▶ [Data supplied]:
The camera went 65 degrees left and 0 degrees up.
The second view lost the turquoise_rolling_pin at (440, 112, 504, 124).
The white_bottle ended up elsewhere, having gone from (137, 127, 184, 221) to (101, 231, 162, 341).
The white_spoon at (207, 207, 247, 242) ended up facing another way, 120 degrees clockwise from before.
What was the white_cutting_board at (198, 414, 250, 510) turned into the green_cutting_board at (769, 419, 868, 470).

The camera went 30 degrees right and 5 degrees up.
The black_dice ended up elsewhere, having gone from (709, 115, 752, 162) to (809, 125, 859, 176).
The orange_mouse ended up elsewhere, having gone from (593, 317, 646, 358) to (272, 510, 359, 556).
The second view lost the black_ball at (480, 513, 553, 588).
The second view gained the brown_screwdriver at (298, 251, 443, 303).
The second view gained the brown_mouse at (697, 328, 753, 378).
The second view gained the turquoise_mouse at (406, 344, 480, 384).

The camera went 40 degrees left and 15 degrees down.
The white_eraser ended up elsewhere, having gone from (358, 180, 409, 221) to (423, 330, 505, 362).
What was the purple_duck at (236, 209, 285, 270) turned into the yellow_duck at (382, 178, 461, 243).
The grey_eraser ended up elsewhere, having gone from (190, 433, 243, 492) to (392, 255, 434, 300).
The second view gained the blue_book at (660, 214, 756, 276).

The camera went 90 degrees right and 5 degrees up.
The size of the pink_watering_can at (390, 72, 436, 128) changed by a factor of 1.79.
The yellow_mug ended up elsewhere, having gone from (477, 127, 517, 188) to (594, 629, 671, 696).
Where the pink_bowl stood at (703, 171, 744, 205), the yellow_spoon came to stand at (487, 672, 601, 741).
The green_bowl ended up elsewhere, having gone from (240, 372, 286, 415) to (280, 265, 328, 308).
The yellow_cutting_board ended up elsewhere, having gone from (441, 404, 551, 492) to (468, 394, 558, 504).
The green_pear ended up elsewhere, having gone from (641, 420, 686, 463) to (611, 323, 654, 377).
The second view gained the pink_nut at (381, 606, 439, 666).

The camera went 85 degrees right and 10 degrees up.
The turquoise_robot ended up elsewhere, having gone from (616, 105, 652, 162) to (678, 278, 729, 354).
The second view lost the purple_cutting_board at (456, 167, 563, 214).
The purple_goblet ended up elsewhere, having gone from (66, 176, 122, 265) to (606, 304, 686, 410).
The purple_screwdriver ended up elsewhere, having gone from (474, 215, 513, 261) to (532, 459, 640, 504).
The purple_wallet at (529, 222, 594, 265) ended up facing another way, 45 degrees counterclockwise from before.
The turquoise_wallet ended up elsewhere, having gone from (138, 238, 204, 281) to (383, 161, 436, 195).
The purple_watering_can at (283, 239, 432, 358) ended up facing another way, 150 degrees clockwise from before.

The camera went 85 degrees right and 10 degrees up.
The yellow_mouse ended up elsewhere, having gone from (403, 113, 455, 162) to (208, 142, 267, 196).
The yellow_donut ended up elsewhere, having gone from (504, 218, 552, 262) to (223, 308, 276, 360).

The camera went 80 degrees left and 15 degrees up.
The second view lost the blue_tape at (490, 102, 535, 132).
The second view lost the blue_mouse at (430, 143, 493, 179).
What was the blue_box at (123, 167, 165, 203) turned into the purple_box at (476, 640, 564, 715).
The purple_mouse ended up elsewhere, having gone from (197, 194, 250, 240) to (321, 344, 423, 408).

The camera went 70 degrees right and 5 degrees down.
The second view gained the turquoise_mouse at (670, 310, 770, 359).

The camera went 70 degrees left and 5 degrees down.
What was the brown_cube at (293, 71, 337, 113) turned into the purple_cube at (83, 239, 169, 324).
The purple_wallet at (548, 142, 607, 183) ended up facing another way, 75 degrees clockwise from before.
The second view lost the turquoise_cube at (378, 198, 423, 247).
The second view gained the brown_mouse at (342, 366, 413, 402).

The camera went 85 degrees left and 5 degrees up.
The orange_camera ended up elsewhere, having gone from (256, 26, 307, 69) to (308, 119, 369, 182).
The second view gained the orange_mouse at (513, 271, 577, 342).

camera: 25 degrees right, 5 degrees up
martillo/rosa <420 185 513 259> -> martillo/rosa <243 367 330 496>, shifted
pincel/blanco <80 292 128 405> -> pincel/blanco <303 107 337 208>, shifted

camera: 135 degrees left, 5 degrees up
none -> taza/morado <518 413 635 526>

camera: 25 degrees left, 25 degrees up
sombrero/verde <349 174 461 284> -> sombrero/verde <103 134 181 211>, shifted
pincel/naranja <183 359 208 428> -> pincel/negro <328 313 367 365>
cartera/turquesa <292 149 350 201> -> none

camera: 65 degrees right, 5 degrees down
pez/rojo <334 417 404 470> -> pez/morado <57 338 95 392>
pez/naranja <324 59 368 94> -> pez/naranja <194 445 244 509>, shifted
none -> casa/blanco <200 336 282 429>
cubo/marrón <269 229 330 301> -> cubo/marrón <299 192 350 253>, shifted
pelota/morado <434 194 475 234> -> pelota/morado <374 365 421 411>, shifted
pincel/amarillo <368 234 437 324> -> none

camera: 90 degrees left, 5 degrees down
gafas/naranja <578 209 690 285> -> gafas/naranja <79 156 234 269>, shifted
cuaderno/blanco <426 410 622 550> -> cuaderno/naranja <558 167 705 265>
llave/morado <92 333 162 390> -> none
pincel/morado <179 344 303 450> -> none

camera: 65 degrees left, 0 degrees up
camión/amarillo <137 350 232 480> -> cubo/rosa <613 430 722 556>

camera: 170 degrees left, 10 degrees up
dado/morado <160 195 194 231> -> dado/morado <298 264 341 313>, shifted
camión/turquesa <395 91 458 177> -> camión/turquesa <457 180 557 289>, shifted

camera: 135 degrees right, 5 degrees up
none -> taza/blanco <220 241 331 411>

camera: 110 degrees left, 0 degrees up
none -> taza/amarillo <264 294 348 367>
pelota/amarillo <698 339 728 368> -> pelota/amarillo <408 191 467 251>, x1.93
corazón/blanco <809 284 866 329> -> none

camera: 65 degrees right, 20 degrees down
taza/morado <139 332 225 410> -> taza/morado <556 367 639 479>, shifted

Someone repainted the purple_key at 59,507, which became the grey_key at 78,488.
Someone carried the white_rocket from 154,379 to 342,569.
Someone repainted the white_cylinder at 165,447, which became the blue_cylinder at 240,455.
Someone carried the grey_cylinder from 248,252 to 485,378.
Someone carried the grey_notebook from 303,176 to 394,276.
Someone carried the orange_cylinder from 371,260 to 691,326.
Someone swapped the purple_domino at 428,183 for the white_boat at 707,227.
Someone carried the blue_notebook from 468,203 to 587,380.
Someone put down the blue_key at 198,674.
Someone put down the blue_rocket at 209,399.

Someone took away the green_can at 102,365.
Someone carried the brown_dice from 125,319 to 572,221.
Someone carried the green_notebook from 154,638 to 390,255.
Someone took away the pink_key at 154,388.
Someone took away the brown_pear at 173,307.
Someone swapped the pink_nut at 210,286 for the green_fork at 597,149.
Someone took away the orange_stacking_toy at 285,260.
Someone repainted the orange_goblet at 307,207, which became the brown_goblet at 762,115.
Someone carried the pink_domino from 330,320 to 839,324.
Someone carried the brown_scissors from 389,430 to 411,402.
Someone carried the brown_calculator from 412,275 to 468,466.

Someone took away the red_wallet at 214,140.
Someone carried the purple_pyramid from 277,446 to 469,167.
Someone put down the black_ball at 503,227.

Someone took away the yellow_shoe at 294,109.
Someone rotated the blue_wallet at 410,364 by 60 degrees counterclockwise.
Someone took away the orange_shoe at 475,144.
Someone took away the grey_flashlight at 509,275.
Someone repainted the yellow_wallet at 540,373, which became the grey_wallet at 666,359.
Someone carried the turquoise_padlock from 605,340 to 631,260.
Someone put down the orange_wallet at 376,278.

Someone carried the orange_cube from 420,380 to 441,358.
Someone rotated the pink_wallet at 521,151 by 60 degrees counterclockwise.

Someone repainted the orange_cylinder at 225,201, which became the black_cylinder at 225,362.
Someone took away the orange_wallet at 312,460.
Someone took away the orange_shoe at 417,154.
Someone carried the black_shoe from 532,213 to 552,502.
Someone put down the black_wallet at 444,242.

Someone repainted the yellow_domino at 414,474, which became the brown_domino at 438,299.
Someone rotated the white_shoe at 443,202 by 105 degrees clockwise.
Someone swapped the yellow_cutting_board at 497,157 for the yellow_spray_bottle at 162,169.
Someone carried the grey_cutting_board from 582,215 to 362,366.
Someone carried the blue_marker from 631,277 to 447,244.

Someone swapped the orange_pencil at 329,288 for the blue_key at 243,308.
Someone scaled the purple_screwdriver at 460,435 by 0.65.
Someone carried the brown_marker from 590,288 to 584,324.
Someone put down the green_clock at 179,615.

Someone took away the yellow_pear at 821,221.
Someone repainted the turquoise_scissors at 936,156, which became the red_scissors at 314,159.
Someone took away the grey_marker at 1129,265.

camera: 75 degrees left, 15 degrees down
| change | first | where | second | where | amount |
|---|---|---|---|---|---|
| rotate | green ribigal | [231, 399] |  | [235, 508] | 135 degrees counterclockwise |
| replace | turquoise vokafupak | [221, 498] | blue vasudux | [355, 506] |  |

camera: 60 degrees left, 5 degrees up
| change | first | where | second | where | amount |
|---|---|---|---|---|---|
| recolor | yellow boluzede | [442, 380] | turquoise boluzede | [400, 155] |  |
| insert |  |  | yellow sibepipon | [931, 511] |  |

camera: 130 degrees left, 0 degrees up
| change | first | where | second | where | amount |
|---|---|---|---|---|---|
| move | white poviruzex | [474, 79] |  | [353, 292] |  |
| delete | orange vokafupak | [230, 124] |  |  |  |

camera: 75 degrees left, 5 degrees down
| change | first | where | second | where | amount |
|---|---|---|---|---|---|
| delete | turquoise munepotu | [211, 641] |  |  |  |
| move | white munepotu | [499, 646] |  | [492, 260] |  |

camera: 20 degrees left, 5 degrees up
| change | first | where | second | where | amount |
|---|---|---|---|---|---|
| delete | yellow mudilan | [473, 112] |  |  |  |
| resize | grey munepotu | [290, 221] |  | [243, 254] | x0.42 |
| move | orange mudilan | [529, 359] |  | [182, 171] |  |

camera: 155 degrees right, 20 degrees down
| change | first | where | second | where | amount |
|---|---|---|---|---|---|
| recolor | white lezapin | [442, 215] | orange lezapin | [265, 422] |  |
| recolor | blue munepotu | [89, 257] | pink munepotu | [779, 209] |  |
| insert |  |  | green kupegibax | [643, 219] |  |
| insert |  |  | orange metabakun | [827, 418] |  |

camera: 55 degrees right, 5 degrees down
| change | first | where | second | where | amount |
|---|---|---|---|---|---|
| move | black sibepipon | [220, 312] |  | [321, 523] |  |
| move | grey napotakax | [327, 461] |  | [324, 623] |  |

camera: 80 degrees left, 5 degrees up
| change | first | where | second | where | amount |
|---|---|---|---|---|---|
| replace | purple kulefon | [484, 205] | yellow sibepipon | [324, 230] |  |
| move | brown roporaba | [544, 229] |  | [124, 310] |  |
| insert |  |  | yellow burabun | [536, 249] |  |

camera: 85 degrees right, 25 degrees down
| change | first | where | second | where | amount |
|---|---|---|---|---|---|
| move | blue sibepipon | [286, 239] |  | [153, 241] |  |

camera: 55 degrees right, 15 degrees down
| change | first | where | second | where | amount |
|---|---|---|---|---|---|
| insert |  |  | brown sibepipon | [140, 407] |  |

▶ [Exercise directions]: Using the data above, extract exactly the lines from the one that holds "Someone carried the orange_cylinder" to the one that holds "Someone put down the blue_key at 198,674.", both ends included, and no others.

▶ [Answer to this task]:
Someone carried the orange_cylinder from 371,260 to 691,326.
Someone swapped the purple_domino at 428,183 for the white_boat at 707,227.
Someone carried the blue_notebook from 468,203 to 587,380.
Someone put down the blue_key at 198,674.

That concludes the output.